Task description = All lines from the one holding "RELAY: SSR-2CH -> 5V-2CH" down to the last line of the entries are to be reproduced exactly, with no other lines.

Given entries =
....................
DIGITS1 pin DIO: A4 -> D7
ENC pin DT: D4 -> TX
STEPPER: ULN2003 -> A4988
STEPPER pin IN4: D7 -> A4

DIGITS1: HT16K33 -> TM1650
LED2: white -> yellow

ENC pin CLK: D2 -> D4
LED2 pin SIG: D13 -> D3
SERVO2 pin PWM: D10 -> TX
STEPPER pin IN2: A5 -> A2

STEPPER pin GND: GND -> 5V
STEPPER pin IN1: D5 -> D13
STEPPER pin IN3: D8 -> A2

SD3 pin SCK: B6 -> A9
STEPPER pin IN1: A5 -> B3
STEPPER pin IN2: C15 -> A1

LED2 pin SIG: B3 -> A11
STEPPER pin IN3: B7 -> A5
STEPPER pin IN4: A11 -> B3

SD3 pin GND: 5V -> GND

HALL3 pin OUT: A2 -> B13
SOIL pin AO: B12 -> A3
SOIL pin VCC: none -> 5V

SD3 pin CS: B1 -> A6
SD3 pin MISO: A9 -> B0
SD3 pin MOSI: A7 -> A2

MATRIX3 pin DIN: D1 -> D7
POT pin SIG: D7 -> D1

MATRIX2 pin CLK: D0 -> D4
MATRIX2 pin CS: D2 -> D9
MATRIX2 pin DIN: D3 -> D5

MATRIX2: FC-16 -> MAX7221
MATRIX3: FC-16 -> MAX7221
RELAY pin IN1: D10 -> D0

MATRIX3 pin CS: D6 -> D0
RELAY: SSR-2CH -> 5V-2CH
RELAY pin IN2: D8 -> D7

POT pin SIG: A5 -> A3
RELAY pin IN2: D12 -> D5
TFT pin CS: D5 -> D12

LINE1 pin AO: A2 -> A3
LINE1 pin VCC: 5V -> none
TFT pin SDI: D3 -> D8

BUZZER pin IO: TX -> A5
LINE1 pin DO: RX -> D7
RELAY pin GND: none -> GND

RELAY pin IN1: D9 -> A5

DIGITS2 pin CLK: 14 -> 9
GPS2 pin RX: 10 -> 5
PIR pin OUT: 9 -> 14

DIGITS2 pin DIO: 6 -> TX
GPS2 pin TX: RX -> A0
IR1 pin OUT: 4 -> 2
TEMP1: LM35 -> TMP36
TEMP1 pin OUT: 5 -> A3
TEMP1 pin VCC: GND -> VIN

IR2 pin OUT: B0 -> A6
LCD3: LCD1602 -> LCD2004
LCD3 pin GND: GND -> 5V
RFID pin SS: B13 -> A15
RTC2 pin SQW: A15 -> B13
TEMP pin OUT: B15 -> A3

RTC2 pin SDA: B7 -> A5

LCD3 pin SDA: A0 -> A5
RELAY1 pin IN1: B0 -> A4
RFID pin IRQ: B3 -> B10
....................
Result for this exercise =
RELAY: SSR-2CH -> 5V-2CH
RELAY pin IN2: D8 -> D7

POT pin SIG: A5 -> A3
RELAY pin IN2: D12 -> D5
TFT pin CS: D5 -> D12

LINE1 pin AO: A2 -> A3
LINE1 pin VCC: 5V -> none
TFT pin SDI: D3 -> D8

BUZZER pin IO: TX -> A5
LINE1 pin DO: RX -> D7
RELAY pin GND: none -> GND

RELAY pin IN1: D9 -> A5

DIGITS2 pin CLK: 14 -> 9
GPS2 pin RX: 10 -> 5
PIR pin OUT: 9 -> 14

DIGITS2 pin DIO: 6 -> TX
GPS2 pin TX: RX -> A0
IR1 pin OUT: 4 -> 2
TEMP1: LM35 -> TMP36
TEMP1 pin OUT: 5 -> A3
TEMP1 pin VCC: GND -> VIN

IR2 pin OUT: B0 -> A6
LCD3: LCD1602 -> LCD2004
LCD3 pin GND: GND -> 5V
RFID pin SS: B13 -> A15
RTC2 pin SQW: A15 -> B13
TEMP pin OUT: B15 -> A3

RTC2 pin SDA: B7 -> A5

LCD3 pin SDA: A0 -> A5
RELAY1 pin IN1: B0 -> A4
RFID pin IRQ: B3 -> B10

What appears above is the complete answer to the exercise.